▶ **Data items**
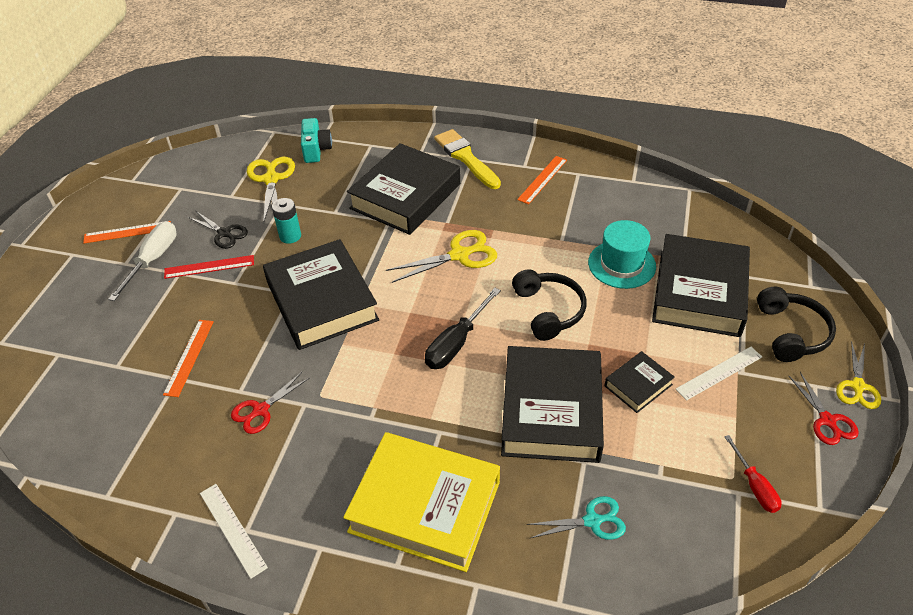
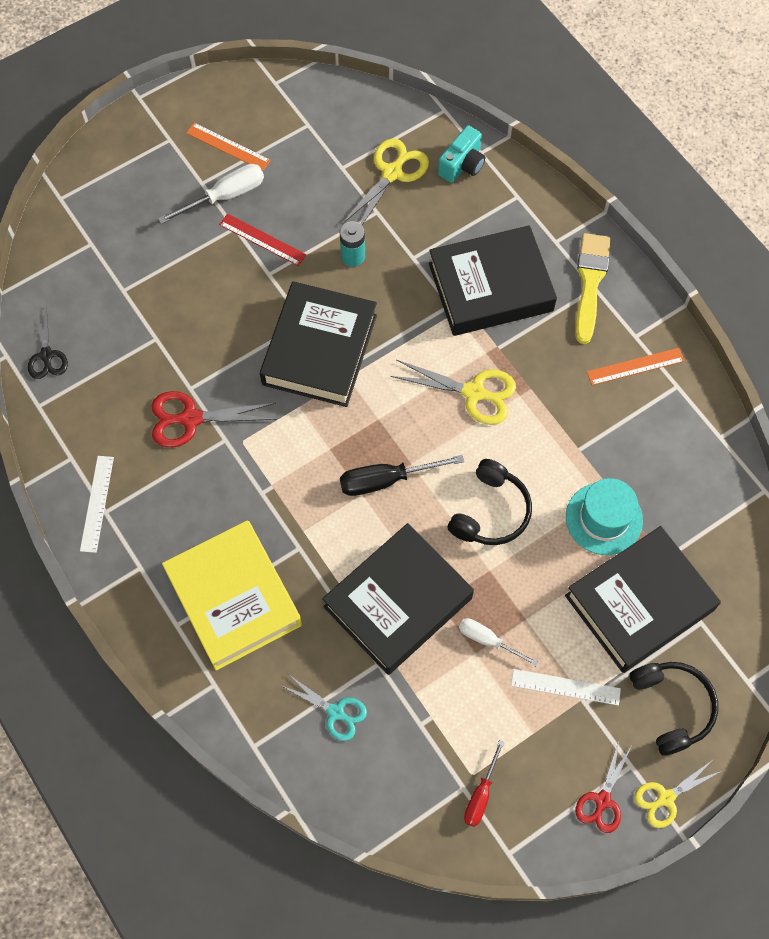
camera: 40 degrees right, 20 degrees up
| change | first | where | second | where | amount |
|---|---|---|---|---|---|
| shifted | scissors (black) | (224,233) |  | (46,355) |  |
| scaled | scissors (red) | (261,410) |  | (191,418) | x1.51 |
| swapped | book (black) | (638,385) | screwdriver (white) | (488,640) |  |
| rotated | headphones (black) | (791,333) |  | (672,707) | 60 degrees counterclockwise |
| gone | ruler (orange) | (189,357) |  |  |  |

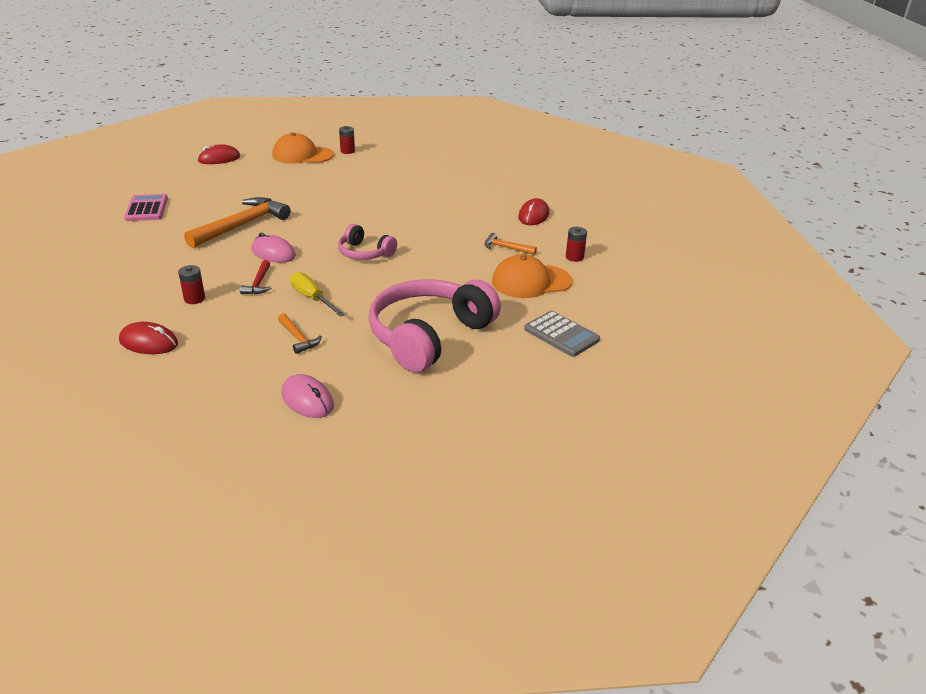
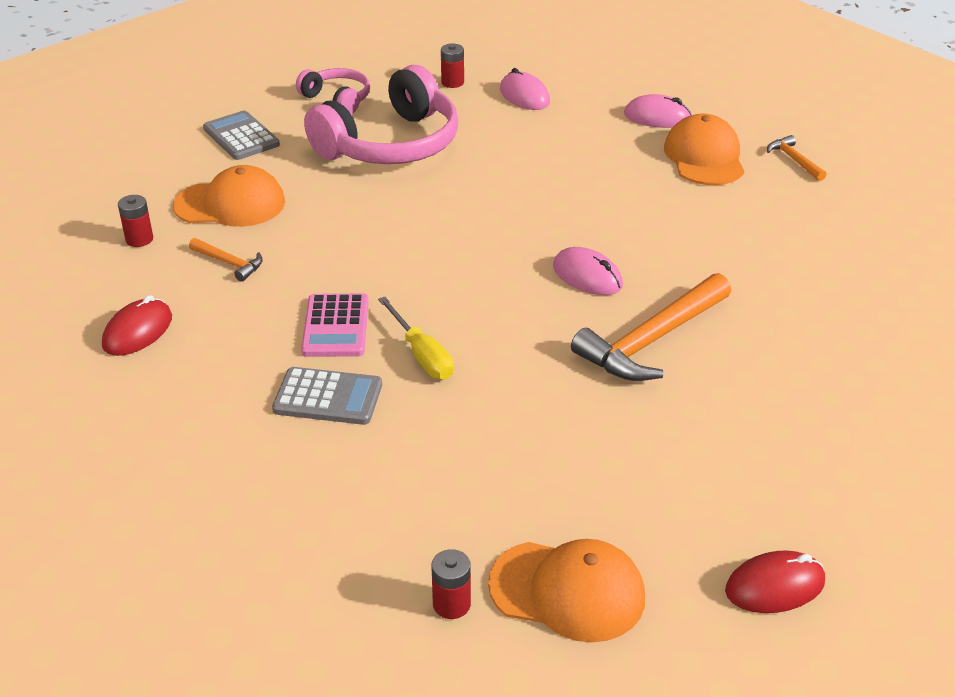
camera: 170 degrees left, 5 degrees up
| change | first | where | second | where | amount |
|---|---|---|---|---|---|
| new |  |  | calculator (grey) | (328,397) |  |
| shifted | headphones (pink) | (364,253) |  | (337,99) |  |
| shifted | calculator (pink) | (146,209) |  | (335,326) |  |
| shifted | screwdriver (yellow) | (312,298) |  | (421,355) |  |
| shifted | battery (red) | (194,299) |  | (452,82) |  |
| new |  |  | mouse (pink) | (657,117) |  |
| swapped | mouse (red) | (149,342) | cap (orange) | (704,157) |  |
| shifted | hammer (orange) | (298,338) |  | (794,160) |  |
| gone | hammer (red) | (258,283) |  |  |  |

* * *

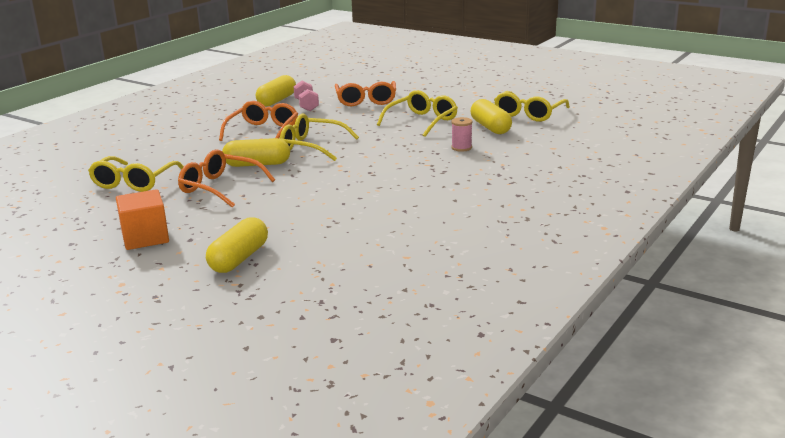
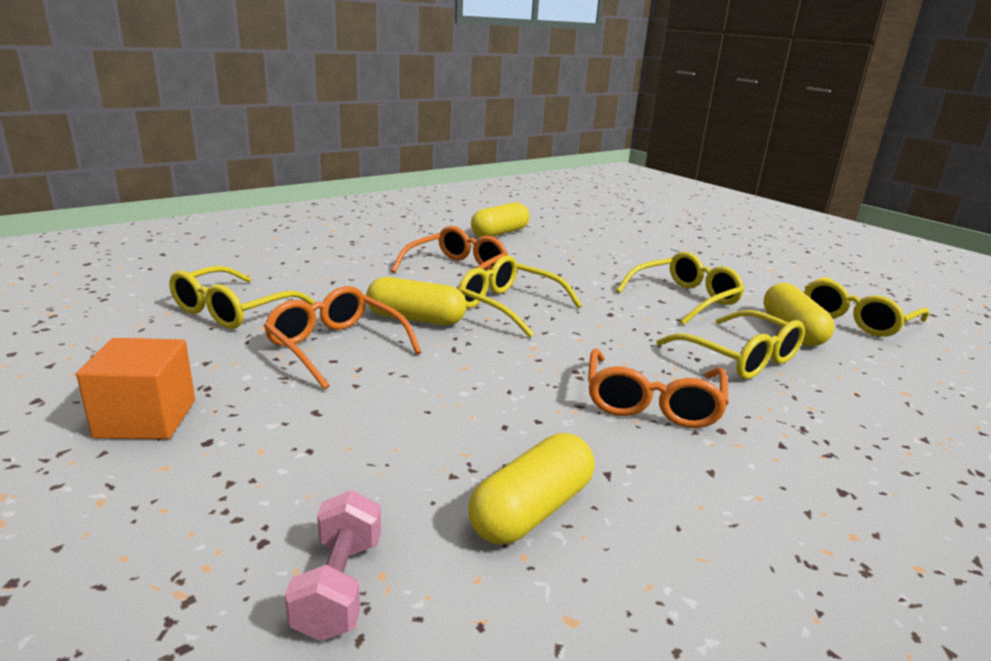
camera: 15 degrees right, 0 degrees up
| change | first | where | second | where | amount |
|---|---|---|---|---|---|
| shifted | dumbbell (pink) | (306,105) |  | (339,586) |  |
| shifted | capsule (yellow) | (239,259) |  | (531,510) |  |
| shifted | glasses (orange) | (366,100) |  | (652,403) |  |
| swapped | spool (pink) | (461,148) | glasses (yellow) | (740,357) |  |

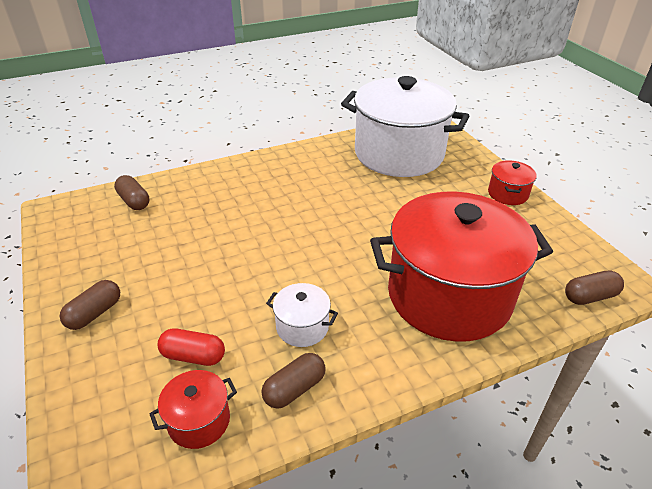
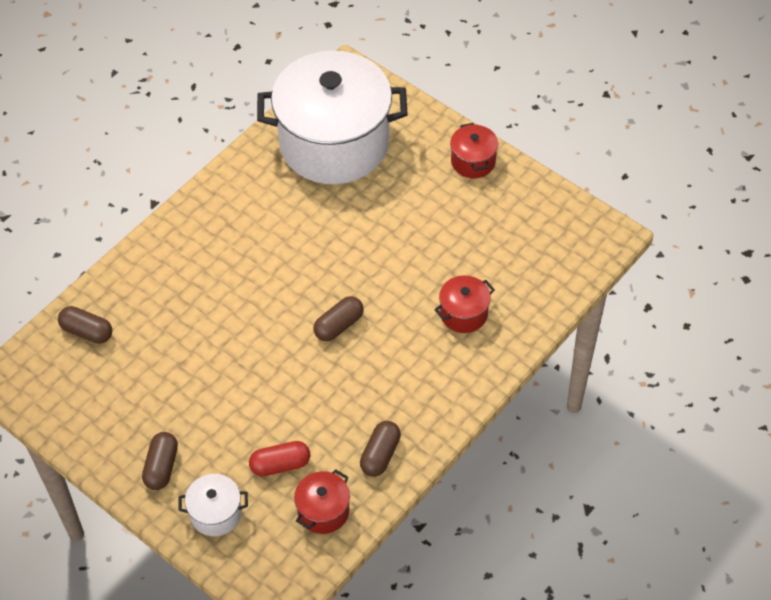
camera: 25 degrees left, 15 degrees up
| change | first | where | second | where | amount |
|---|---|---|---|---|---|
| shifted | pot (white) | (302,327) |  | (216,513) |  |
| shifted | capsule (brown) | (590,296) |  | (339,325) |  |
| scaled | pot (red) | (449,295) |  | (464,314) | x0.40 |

---

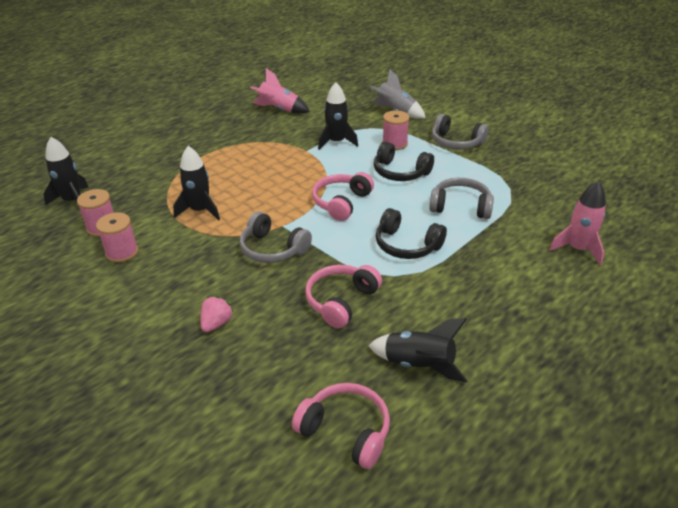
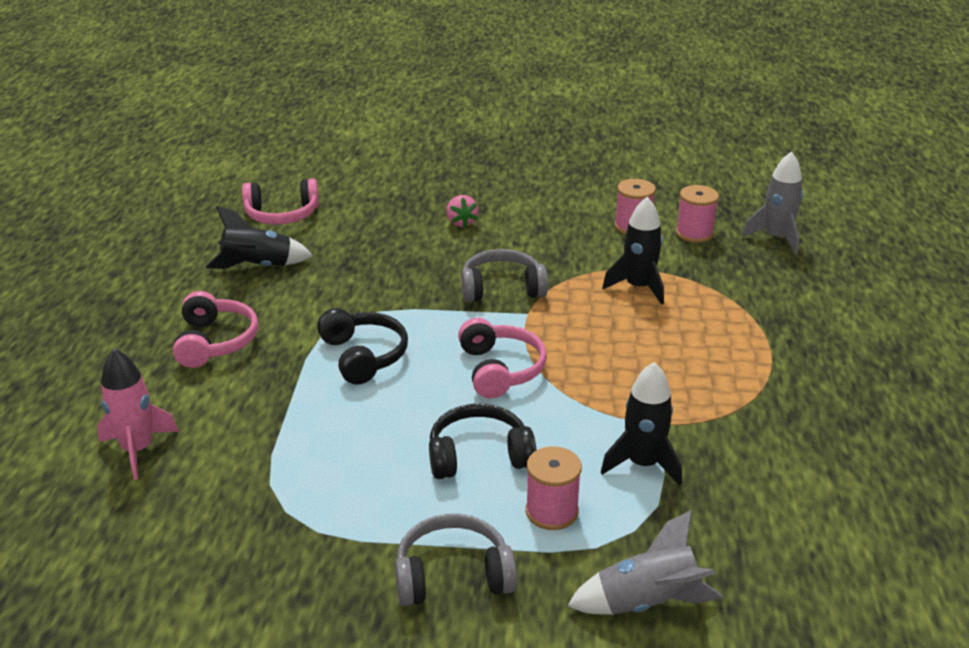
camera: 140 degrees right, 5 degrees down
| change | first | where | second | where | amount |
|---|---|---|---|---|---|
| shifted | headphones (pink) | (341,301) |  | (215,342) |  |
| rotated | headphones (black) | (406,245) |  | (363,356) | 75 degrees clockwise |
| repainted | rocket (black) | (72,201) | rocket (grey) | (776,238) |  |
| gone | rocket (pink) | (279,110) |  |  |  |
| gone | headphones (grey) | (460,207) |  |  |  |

▶ **Task instructions**
List every line above that holds the word "scissors".

▶ **Exercise solution**
| shifted | scissors (black) | (224,233) |  | (46,355) |  |
| scaled | scissors (red) | (261,410) |  | (191,418) | x1.51 |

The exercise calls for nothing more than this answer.